◆ Supplied data:
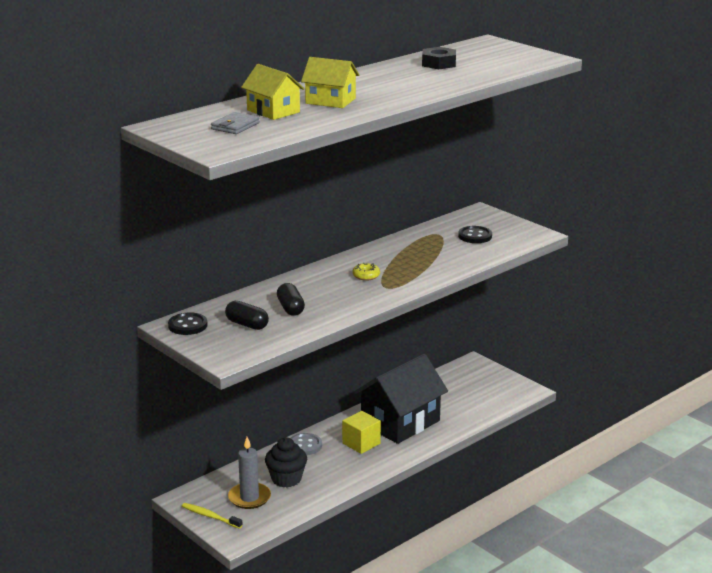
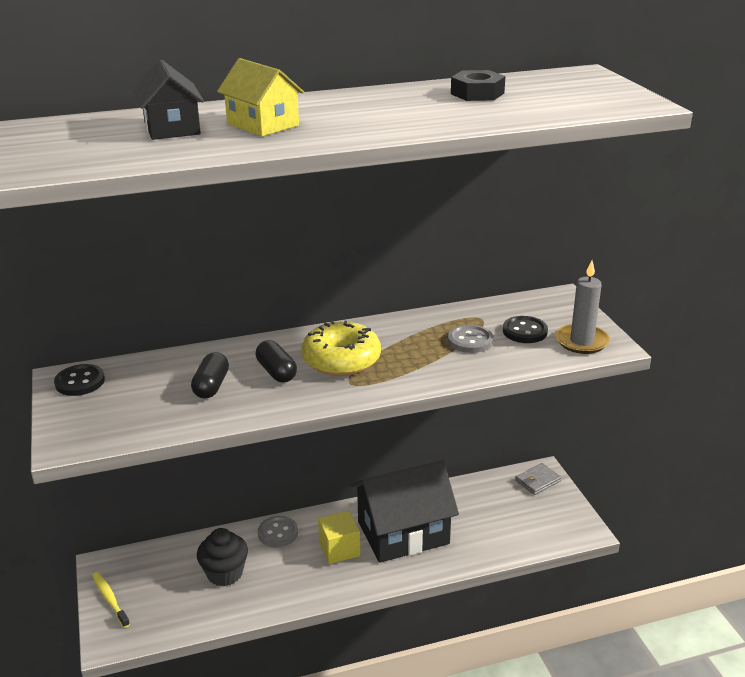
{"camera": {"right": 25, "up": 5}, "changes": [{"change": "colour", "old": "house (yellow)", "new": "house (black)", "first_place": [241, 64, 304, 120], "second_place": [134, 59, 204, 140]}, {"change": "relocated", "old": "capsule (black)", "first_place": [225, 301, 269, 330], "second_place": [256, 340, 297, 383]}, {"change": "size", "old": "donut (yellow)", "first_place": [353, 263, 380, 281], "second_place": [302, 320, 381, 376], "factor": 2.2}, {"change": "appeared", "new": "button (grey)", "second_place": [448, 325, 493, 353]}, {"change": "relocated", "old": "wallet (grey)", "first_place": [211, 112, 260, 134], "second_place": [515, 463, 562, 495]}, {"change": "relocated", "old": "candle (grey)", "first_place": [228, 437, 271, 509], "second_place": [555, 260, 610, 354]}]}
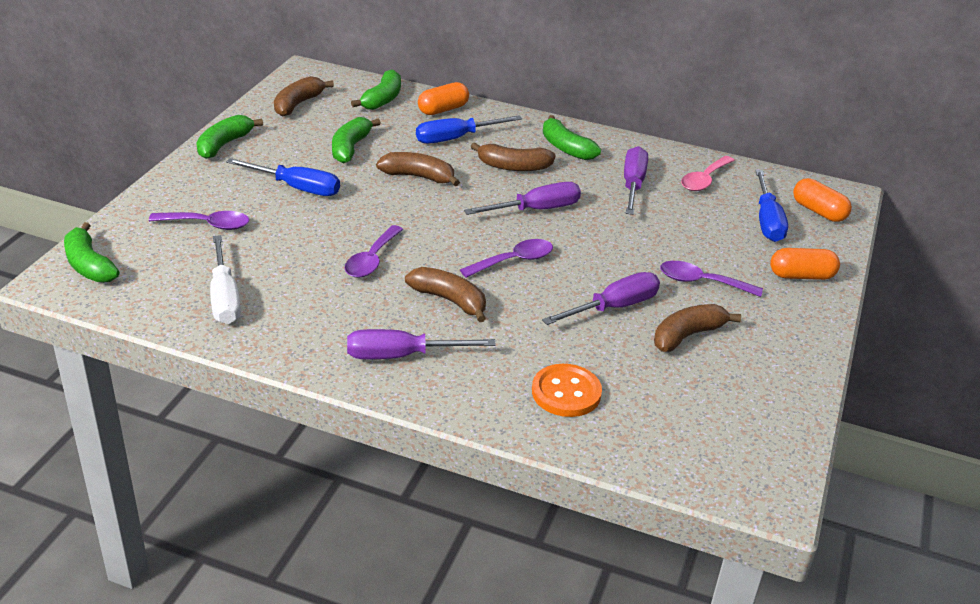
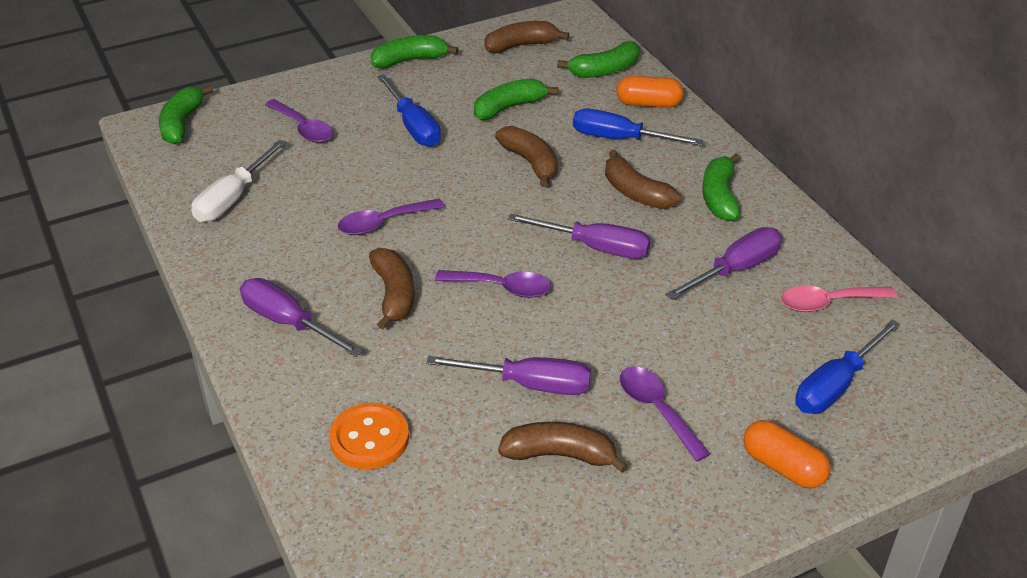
{"camera": {"right": 45, "up": 5}, "changes": [{"change": "missing", "old": "capsule (orange)", "first_place": [793, 178, 852, 222]}]}
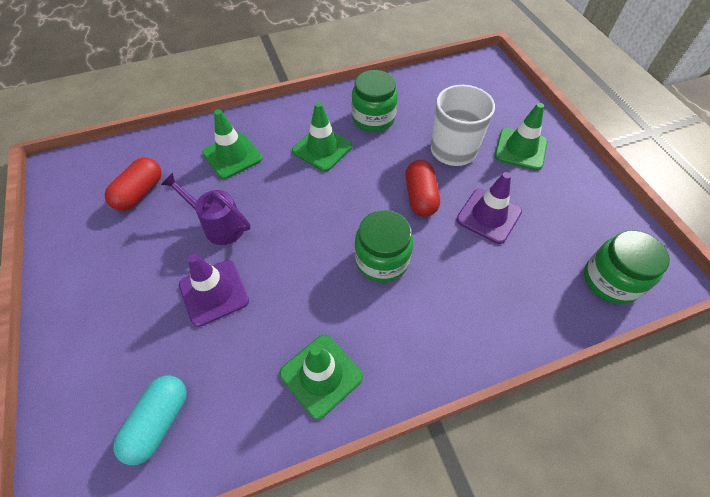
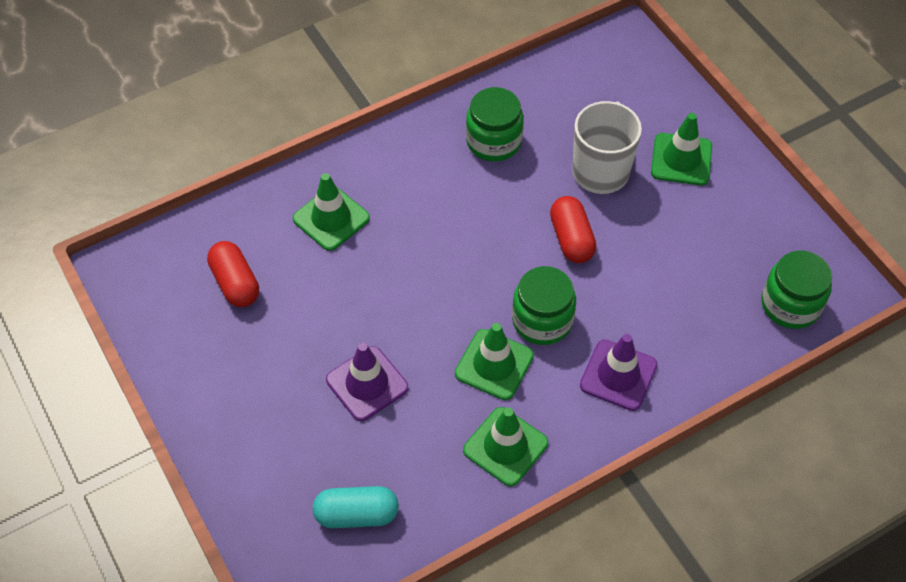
{"camera": {"right": -10, "up": 0}, "changes": [{"change": "spun", "old": "capsule (red)", "first_place": [105, 157, 162, 211], "second_place": [207, 241, 259, 307], "degrees": -45}, {"change": "spun", "old": "capsule (turquoise)", "first_place": [113, 376, 187, 465], "second_place": [313, 486, 399, 528], "degrees": 75}, {"change": "relocated", "old": "traffic cone (green)", "first_place": [292, 102, 352, 171], "second_place": [455, 323, 534, 400]}, {"change": "relocated", "old": "traffic cone (purple)", "first_place": [456, 172, 522, 244], "second_place": [580, 334, 657, 411]}, {"change": "missing", "old": "watering can (purple)", "first_place": [161, 173, 250, 245]}]}
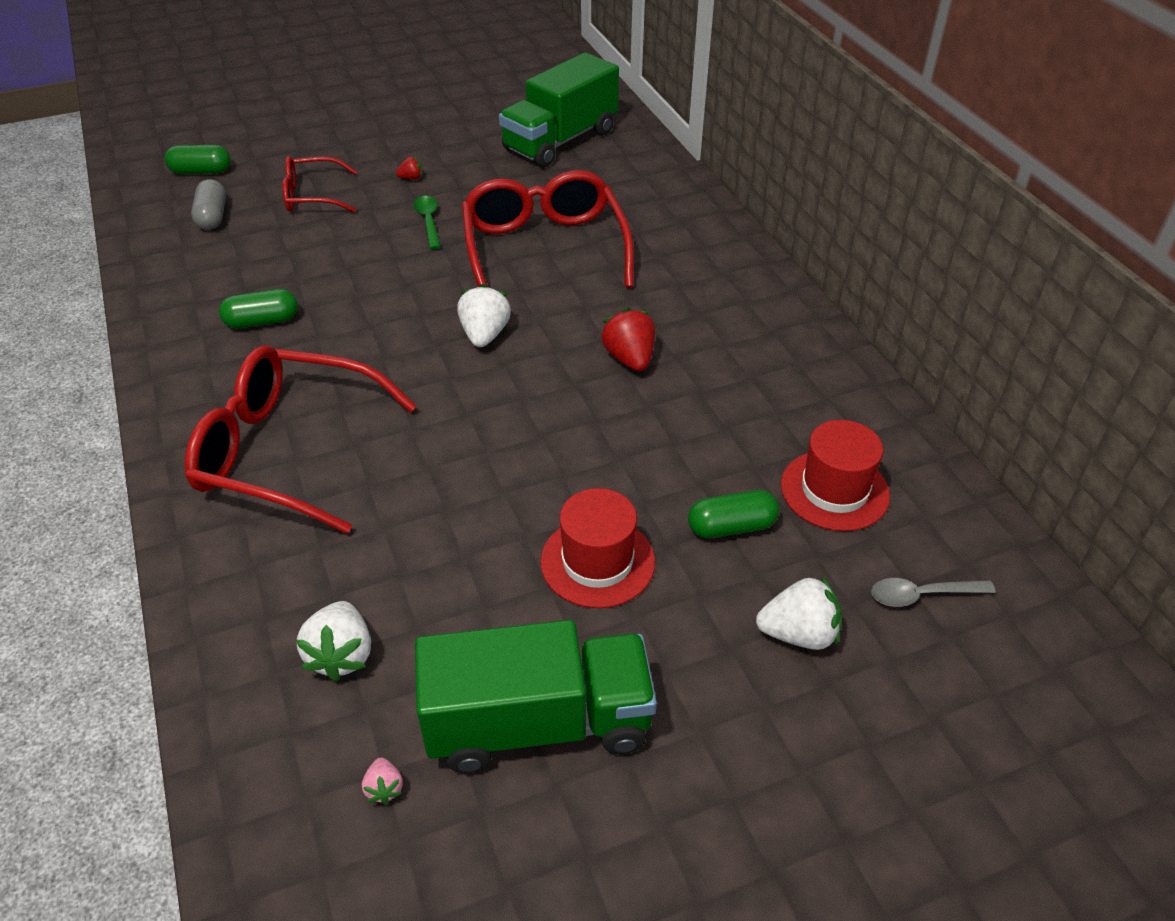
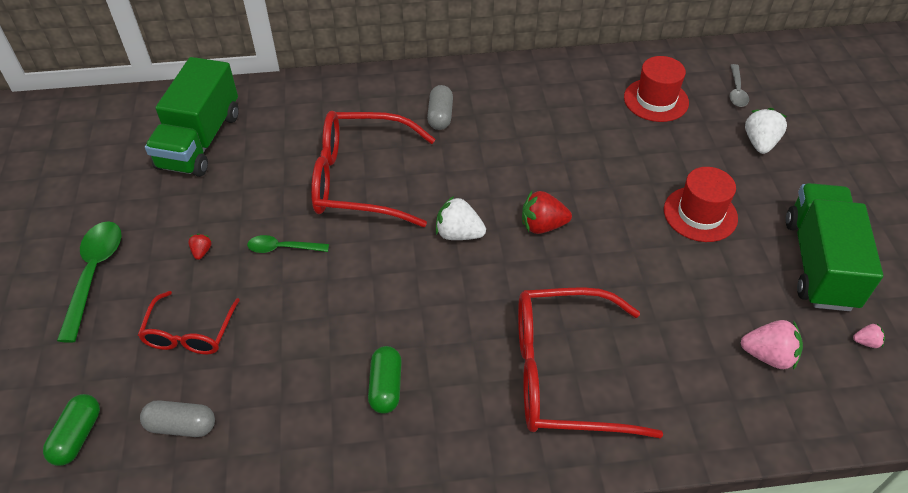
{"camera": {"right": -75, "up": 5}, "changes": [{"change": "appeared", "new": "spoon (green)", "second_place": [57, 221, 121, 343]}, {"change": "spun", "old": "truck (green)", "first_place": [499, 52, 619, 167], "second_place": [145, 57, 239, 177], "degrees": 45}, {"change": "appeared", "new": "capsule (grey)", "second_place": [427, 85, 453, 130]}, {"change": "spun", "old": "glasses (red)", "first_place": [185, 345, 417, 534], "second_place": [518, 287, 663, 438], "degrees": 60}, {"change": "relocated", "old": "strawberry (red)", "first_place": [601, 308, 655, 371], "second_place": [522, 191, 572, 234]}, {"change": "colour", "old": "strawberry (white)", "new": "strawberry (pink)", "first_place": [296, 601, 371, 682], "second_place": [741, 320, 803, 370]}, {"change": "missing", "old": "capsule (green)", "first_place": [688, 490, 779, 538]}]}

◆ What is being asked:
Leave the pictures out and print the whole listing precisely.

◆ Solution for this exercise:
{"camera": {"right": 25, "up": 5}, "changes": [{"change": "colour", "old": "house (yellow)", "new": "house (black)", "first_place": [241, 64, 304, 120], "second_place": [134, 59, 204, 140]}, {"change": "relocated", "old": "capsule (black)", "first_place": [225, 301, 269, 330], "second_place": [256, 340, 297, 383]}, {"change": "size", "old": "donut (yellow)", "first_place": [353, 263, 380, 281], "second_place": [302, 320, 381, 376], "factor": 2.2}, {"change": "appeared", "new": "button (grey)", "second_place": [448, 325, 493, 353]}, {"change": "relocated", "old": "wallet (grey)", "first_place": [211, 112, 260, 134], "second_place": [515, 463, 562, 495]}, {"change": "relocated", "old": "candle (grey)", "first_place": [228, 437, 271, 509], "second_place": [555, 260, 610, 354]}]}
{"camera": {"right": 45, "up": 5}, "changes": [{"change": "missing", "old": "capsule (orange)", "first_place": [793, 178, 852, 222]}]}
{"camera": {"right": -10, "up": 0}, "changes": [{"change": "spun", "old": "capsule (red)", "first_place": [105, 157, 162, 211], "second_place": [207, 241, 259, 307], "degrees": -45}, {"change": "spun", "old": "capsule (turquoise)", "first_place": [113, 376, 187, 465], "second_place": [313, 486, 399, 528], "degrees": 75}, {"change": "relocated", "old": "traffic cone (green)", "first_place": [292, 102, 352, 171], "second_place": [455, 323, 534, 400]}, {"change": "relocated", "old": "traffic cone (purple)", "first_place": [456, 172, 522, 244], "second_place": [580, 334, 657, 411]}, {"change": "missing", "old": "watering can (purple)", "first_place": [161, 173, 250, 245]}]}
{"camera": {"right": -75, "up": 5}, "changes": [{"change": "appeared", "new": "spoon (green)", "second_place": [57, 221, 121, 343]}, {"change": "spun", "old": "truck (green)", "first_place": [499, 52, 619, 167], "second_place": [145, 57, 239, 177], "degrees": 45}, {"change": "appeared", "new": "capsule (grey)", "second_place": [427, 85, 453, 130]}, {"change": "spun", "old": "glasses (red)", "first_place": [185, 345, 417, 534], "second_place": [518, 287, 663, 438], "degrees": 60}, {"change": "relocated", "old": "strawberry (red)", "first_place": [601, 308, 655, 371], "second_place": [522, 191, 572, 234]}, {"change": "colour", "old": "strawberry (white)", "new": "strawberry (pink)", "first_place": [296, 601, 371, 682], "second_place": [741, 320, 803, 370]}, {"change": "missing", "old": "capsule (green)", "first_place": [688, 490, 779, 538]}]}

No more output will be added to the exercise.